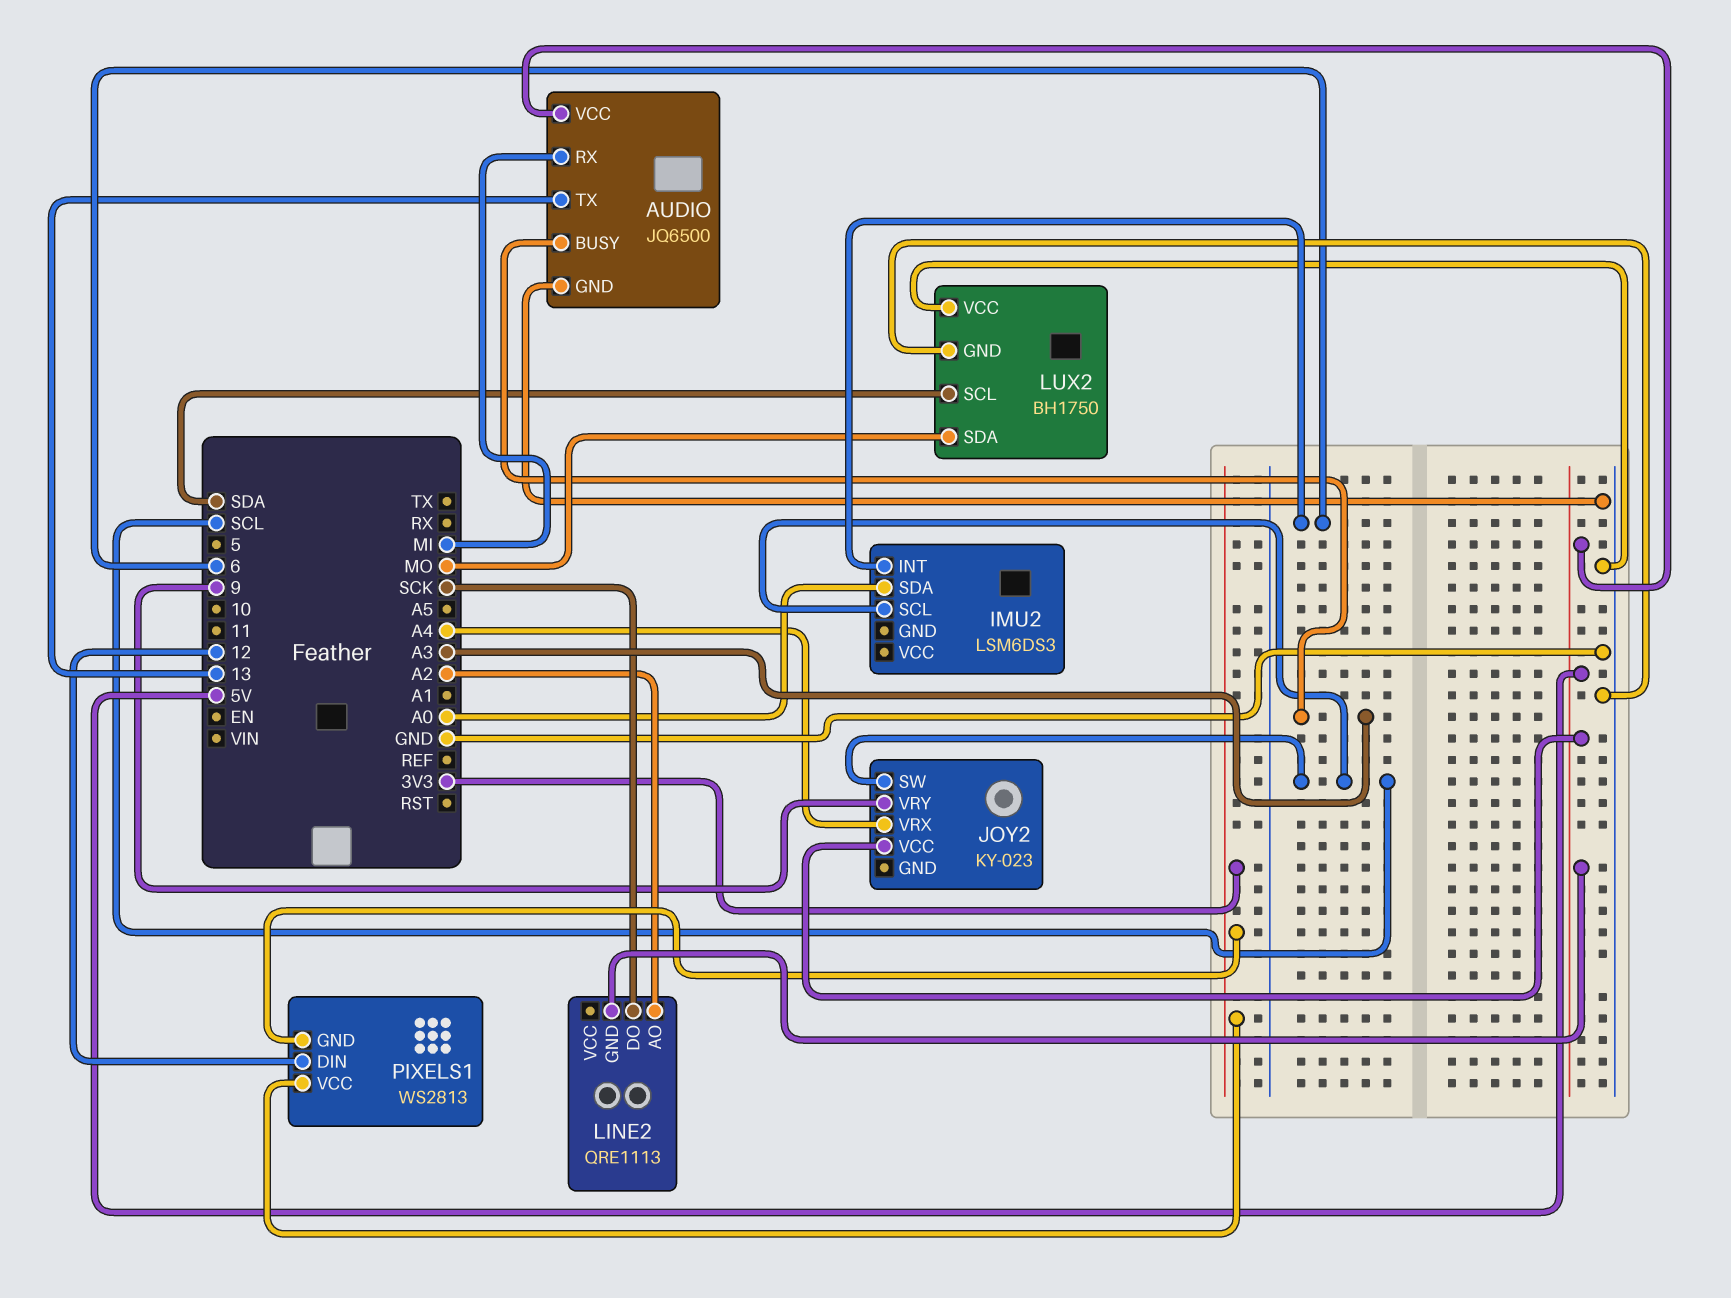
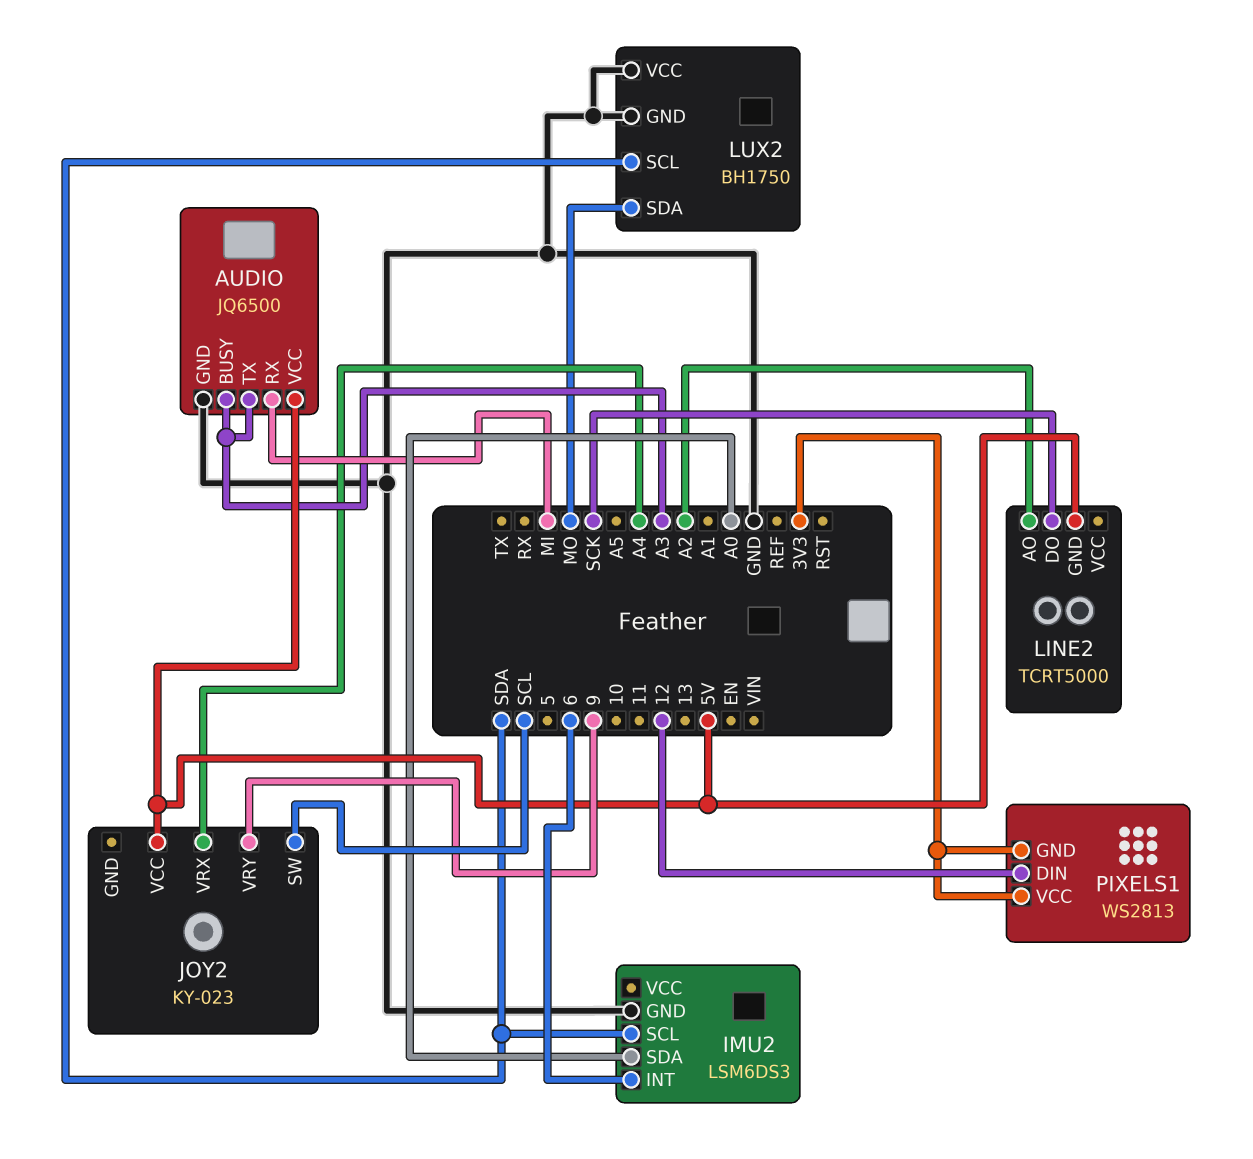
AUDIO pin TX: 13 -> A3
IMU2 pin GND: none -> GND
IMU2 pin SCL: SCL -> SDA
LINE2: QRE1113 -> TCRT5000

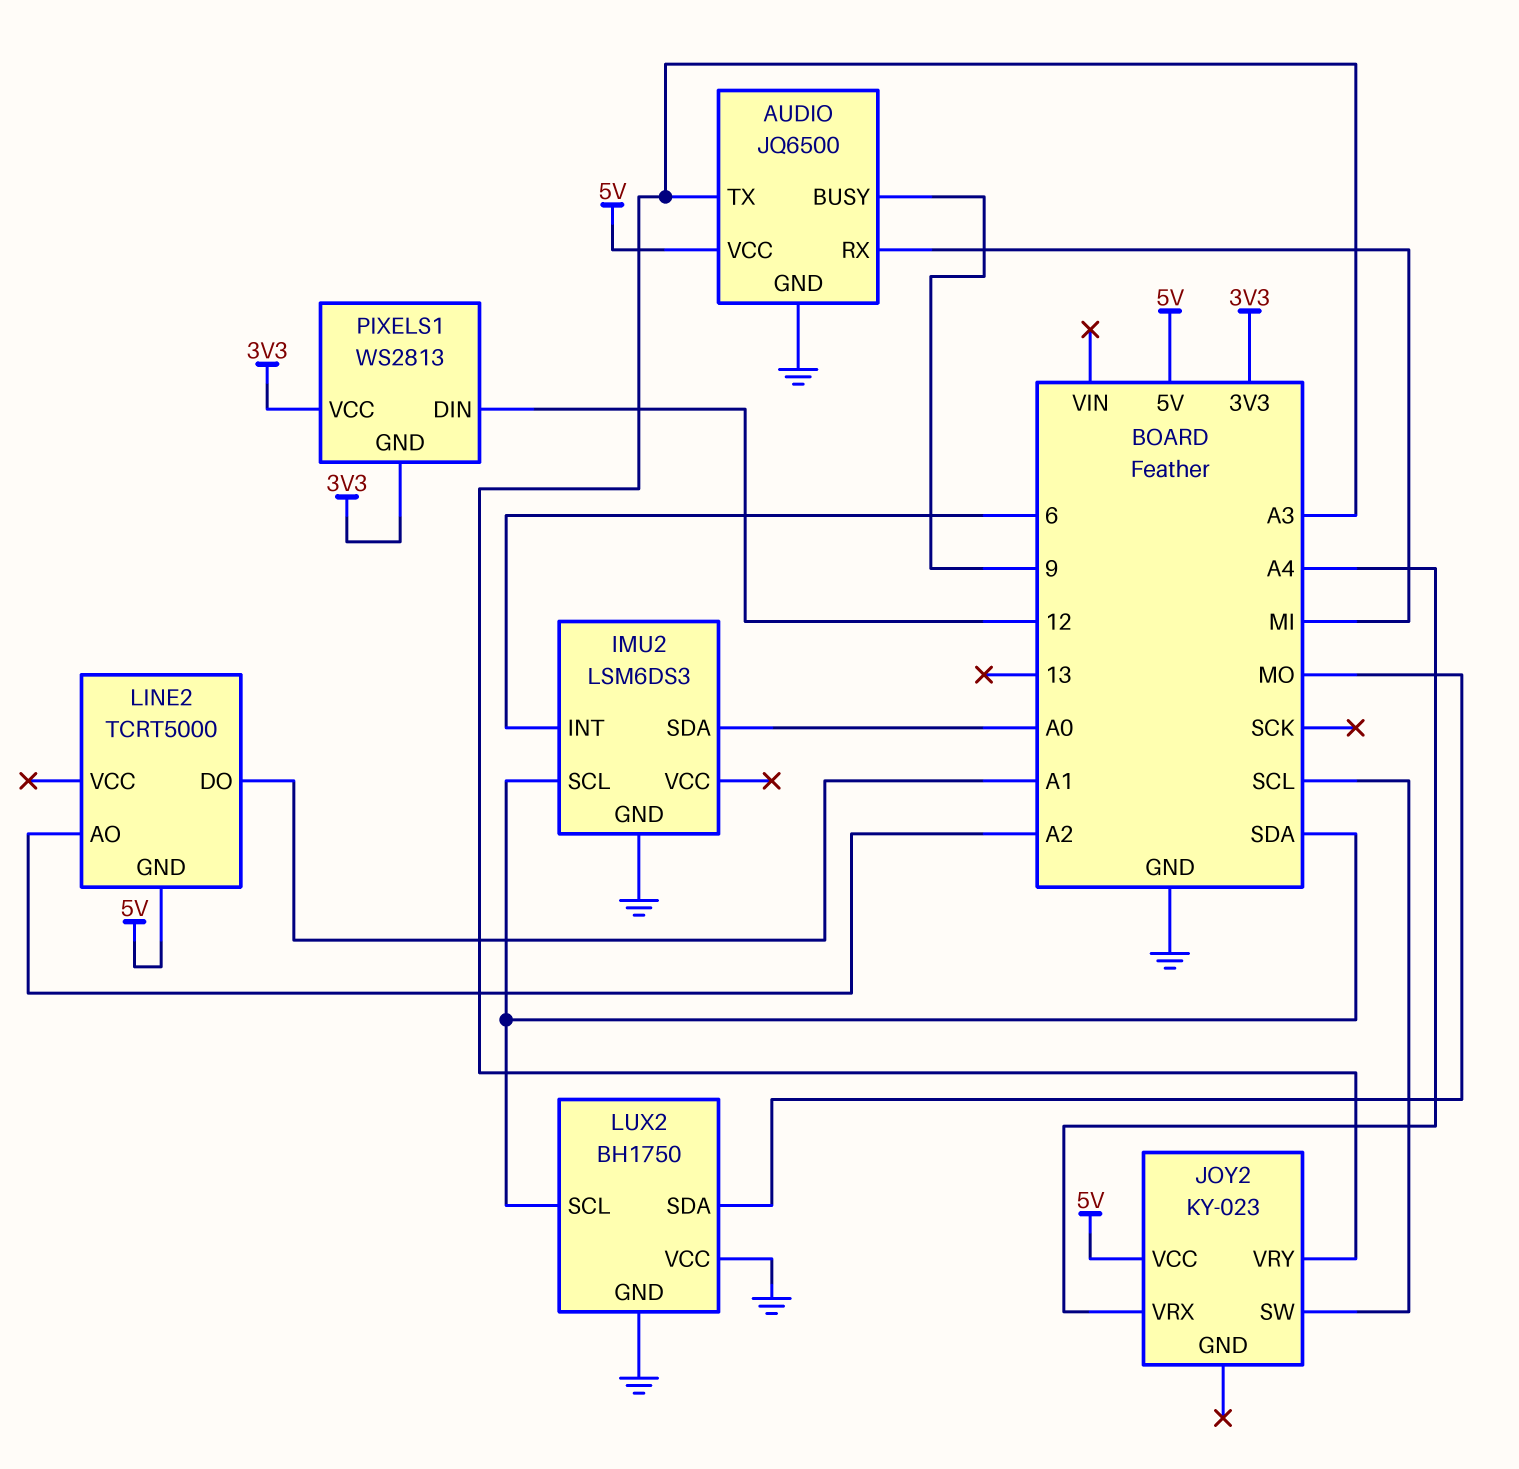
AUDIO pin BUSY: A3 -> 9
JOY2 pin VRY: 9 -> A3
LINE2 pin DO: SCK -> A1

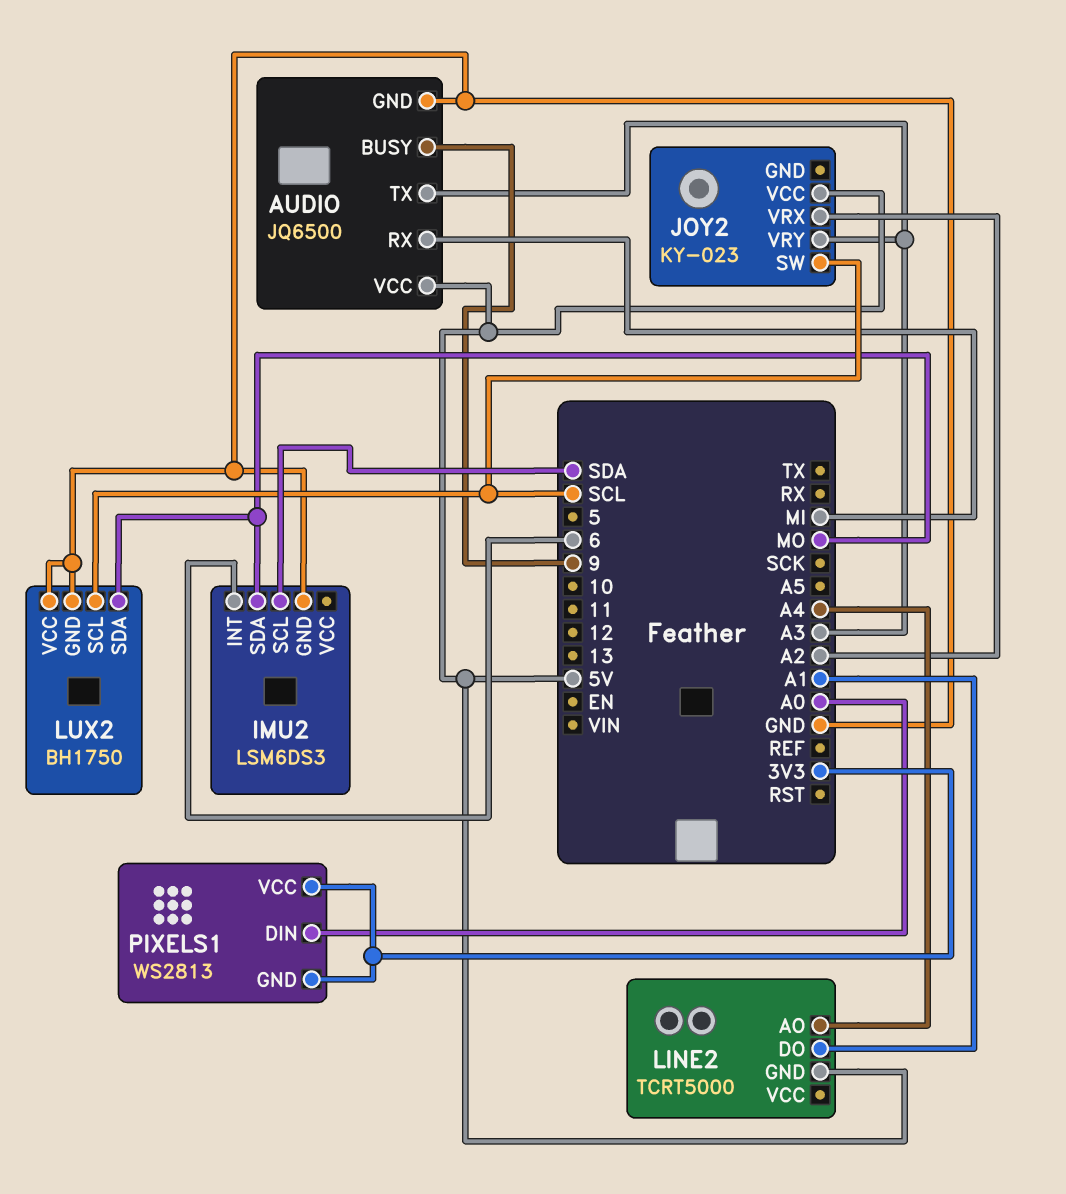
IMU2 pin SDA: A0 -> MO
JOY2 pin VRX: A4 -> A2
LINE2 pin AO: A2 -> A4
LUX2 pin SCL: SDA -> SCL
PIXELS1 pin DIN: 12 -> A0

* Required action *
Your answer should hold every record above, printed exactly and free of pictures.

* Completed exercise *
AUDIO pin TX: 13 -> A3
IMU2 pin GND: none -> GND
IMU2 pin SCL: SCL -> SDA
LINE2: QRE1113 -> TCRT5000

AUDIO pin BUSY: A3 -> 9
JOY2 pin VRY: 9 -> A3
LINE2 pin DO: SCK -> A1

IMU2 pin SDA: A0 -> MO
JOY2 pin VRX: A4 -> A2
LINE2 pin AO: A2 -> A4
LUX2 pin SCL: SDA -> SCL
PIXELS1 pin DIN: 12 -> A0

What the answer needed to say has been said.